WHAT YOU NEED TO DO -
Of the lines in the data below, write out exactly those from the one holding "in_first: [231, 172]" through the one holding "in_second: [685, 458]", both included.

Saved entries
———

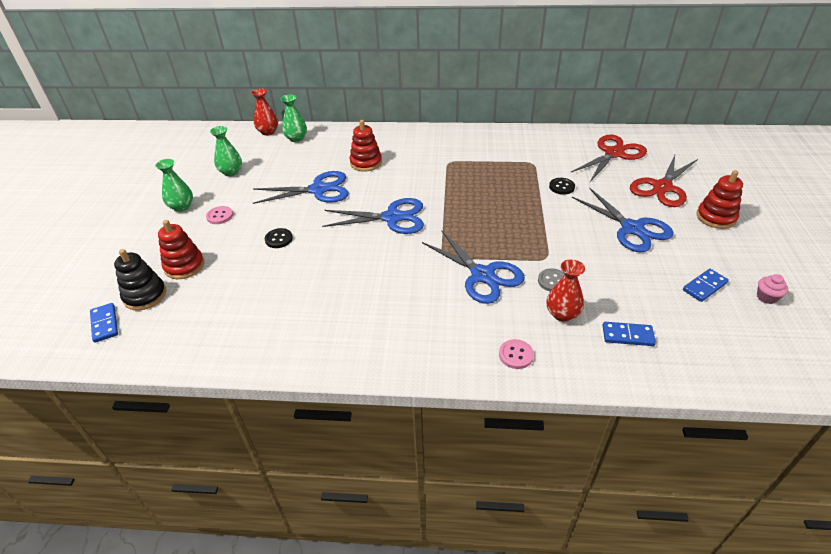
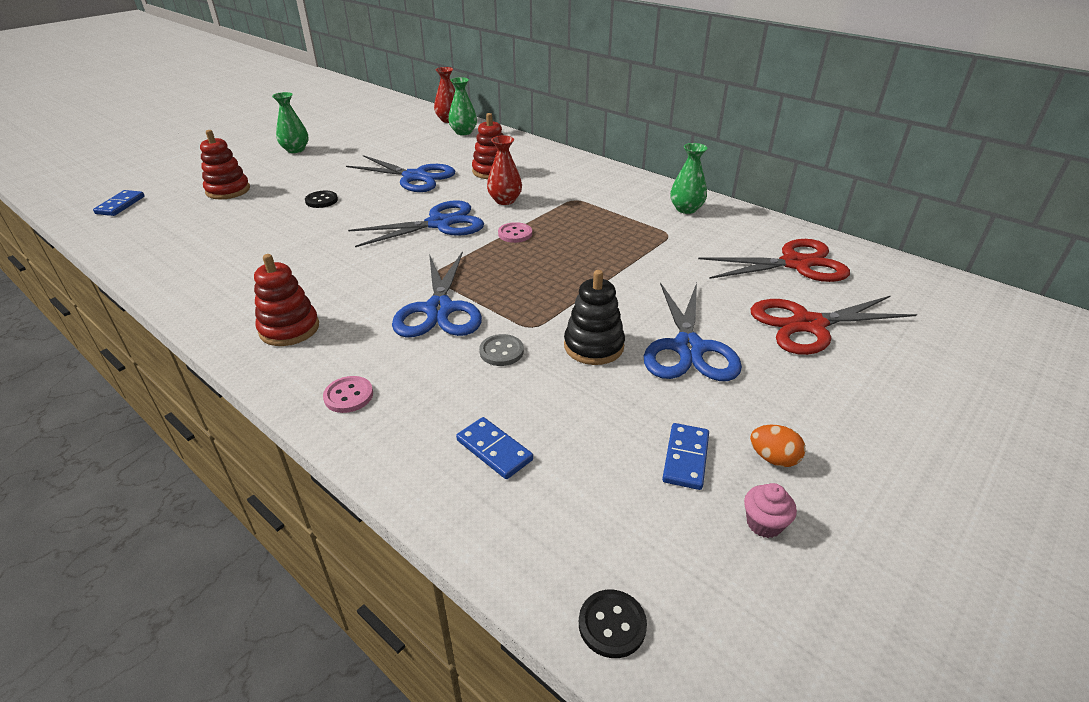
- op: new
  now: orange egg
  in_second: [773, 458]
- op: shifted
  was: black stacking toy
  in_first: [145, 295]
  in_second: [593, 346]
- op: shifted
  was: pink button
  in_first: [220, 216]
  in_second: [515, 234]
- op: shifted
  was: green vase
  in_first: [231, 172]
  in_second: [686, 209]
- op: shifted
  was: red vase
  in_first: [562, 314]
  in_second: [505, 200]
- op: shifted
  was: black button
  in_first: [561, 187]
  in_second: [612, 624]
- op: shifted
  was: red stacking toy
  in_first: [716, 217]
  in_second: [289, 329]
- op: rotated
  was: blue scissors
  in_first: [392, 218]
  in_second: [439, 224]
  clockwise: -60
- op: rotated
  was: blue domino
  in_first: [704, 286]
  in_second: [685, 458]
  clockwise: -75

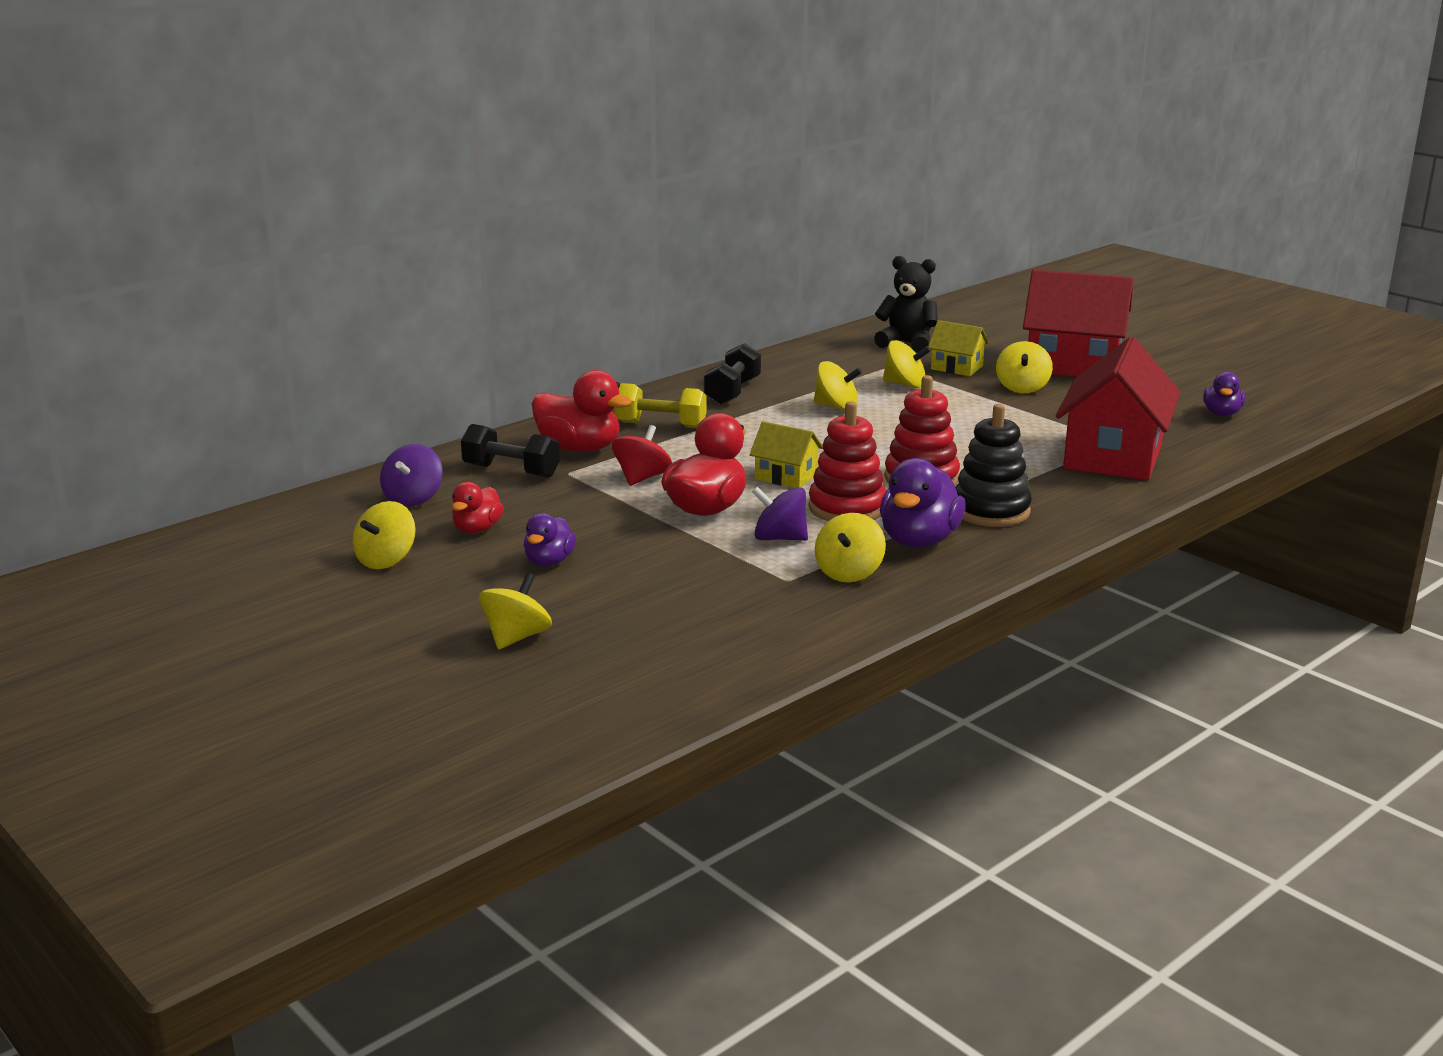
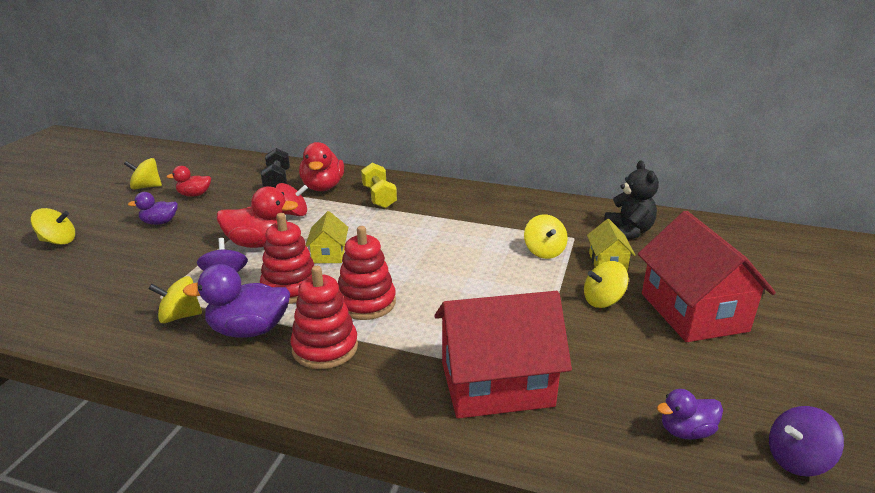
- op: gone
  was: black dumbbell
  in_first: [732, 392]
- op: gone
  was: yellow spinning top
  in_first: [836, 407]
- op: shifted
  was: purple spinning top
  in_first: [413, 498]
  in_second: [797, 459]
- op: repainted
  was: black stacking toy
  now: red stacking toy
  in_first: [990, 511]
  in_second: [325, 348]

———

WRITTEN ANSWER -
  in_first: [231, 172]
  in_second: [686, 209]
- op: shifted
  was: red vase
  in_first: [562, 314]
  in_second: [505, 200]
- op: shifted
  was: black button
  in_first: [561, 187]
  in_second: [612, 624]
- op: shifted
  was: red stacking toy
  in_first: [716, 217]
  in_second: [289, 329]
- op: rotated
  was: blue scissors
  in_first: [392, 218]
  in_second: [439, 224]
  clockwise: -60
- op: rotated
  was: blue domino
  in_first: [704, 286]
  in_second: [685, 458]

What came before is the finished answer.